▸ **WORK REQUIRED**
Copy out all the lines in the records that include the word "section".

——————

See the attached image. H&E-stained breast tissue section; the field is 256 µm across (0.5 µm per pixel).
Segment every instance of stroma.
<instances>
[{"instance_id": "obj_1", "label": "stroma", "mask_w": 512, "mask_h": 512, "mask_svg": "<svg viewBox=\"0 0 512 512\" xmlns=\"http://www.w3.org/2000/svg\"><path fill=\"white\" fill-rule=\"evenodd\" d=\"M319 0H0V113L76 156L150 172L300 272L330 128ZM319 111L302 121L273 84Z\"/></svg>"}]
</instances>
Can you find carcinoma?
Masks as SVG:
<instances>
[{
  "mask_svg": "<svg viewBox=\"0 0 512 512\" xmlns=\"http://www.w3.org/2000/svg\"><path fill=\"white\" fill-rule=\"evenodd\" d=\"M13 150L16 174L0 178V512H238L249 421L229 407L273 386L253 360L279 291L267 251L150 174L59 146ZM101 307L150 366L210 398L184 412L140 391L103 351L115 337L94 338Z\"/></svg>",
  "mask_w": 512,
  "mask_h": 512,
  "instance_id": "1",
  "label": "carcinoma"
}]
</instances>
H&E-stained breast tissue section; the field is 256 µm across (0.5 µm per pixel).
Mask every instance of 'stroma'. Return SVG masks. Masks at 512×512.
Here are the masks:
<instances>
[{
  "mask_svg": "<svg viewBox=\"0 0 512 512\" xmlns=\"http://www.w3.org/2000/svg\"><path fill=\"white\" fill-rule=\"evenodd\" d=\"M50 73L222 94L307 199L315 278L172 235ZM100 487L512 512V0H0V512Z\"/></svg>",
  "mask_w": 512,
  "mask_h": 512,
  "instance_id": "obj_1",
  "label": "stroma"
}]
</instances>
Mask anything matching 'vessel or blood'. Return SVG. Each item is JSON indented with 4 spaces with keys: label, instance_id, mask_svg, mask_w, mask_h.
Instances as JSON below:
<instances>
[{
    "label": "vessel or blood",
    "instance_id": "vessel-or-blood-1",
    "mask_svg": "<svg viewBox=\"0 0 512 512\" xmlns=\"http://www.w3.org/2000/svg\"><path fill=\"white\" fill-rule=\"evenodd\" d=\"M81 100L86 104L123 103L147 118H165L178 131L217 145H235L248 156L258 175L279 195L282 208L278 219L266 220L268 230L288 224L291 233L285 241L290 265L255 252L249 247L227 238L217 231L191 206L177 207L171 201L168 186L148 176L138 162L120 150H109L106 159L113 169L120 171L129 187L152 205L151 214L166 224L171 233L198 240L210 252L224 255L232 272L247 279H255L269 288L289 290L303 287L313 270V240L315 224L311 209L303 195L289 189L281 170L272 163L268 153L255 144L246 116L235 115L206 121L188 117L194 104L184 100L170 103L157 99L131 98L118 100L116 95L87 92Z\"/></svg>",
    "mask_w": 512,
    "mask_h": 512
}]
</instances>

——————

▸ **COMPLETE OUTPUT**
See the attached image. H&E-stained breast tissue section; the field is 256 µm across (0.5 µm per pixel).
H&E-stained breast tissue section; the field is 256 µm across (0.5 µm per pixel).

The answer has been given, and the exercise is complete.